::: THE INPUT :::

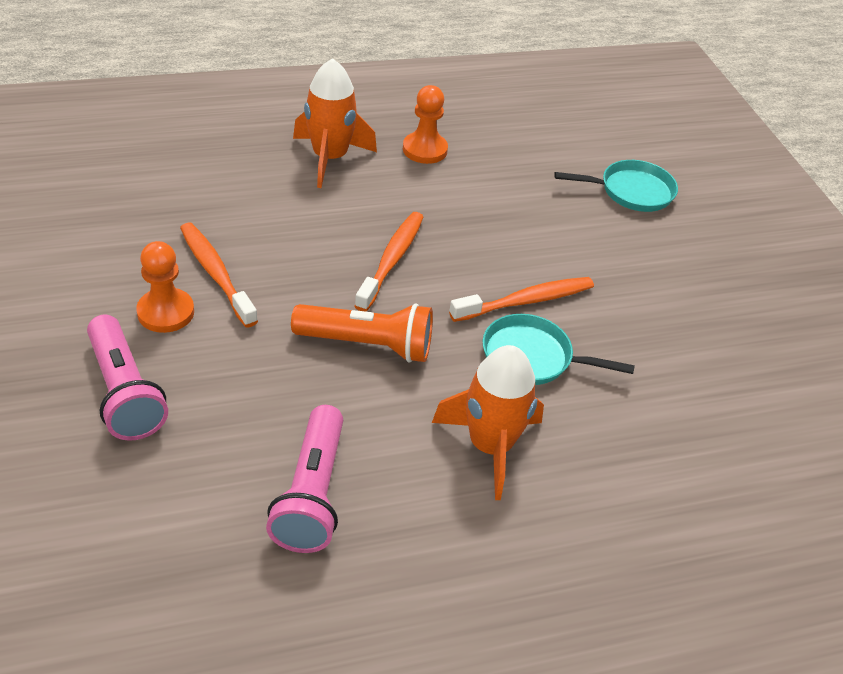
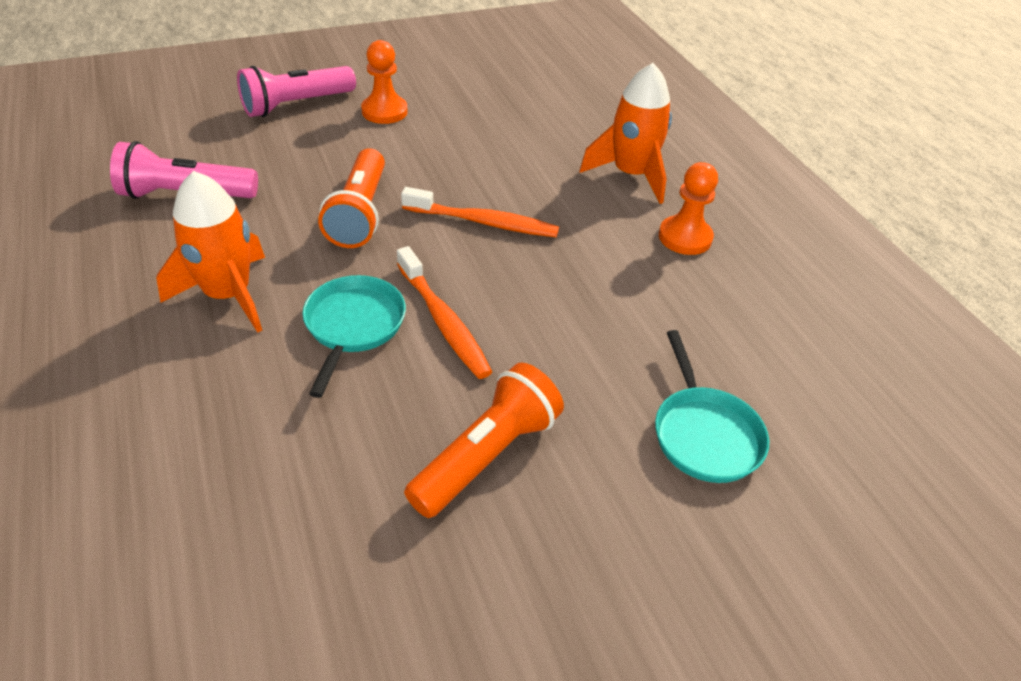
camera: 85 degrees right, 0 degrees up
orange toothbrush [180,222,258,327] -> none
none -> orange flashlight [404,362,564,518]

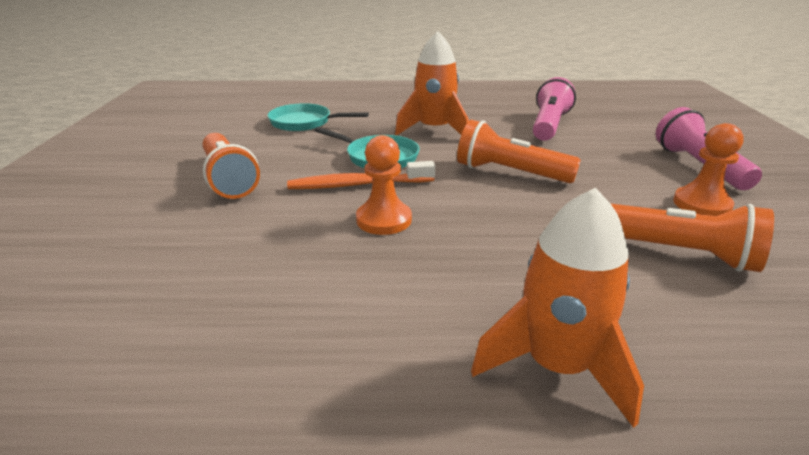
camera: 115 degrees right, 15 degrees down
orange toothbrush [401,187,559,237] -> none
turquoise pan [655,330,769,483] -> turquoise pan moved to [268,103,369,131]
orange pawn [659,162,718,255] -> orange pawn moved to [356,135,412,235]
none -> orange flashlight [610,203,774,272]

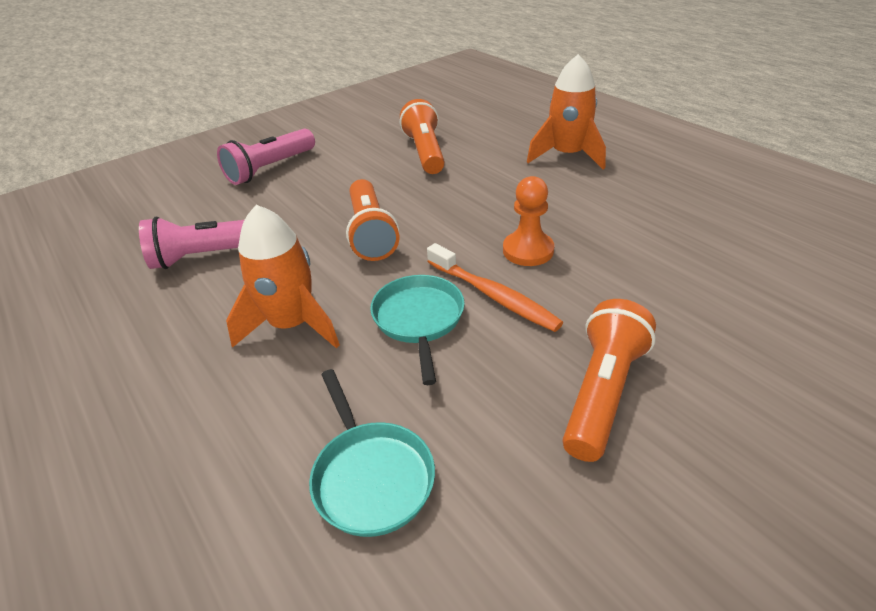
camera: 125 degrees left, 10 degrees up
orange pawn [673,123,744,216] -> none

:::

Return the complete material exactly as given, excluding images.

camera: 85 degrees right, 0 degrees up
orange toothbrush [180,222,258,327] -> none
none -> orange flashlight [404,362,564,518]

camera: 115 degrees right, 15 degrees down
orange toothbrush [401,187,559,237] -> none
turquoise pan [655,330,769,483] -> turquoise pan moved to [268,103,369,131]
orange pawn [659,162,718,255] -> orange pawn moved to [356,135,412,235]
none -> orange flashlight [610,203,774,272]

camera: 125 degrees left, 10 degrees up
orange pawn [673,123,744,216] -> none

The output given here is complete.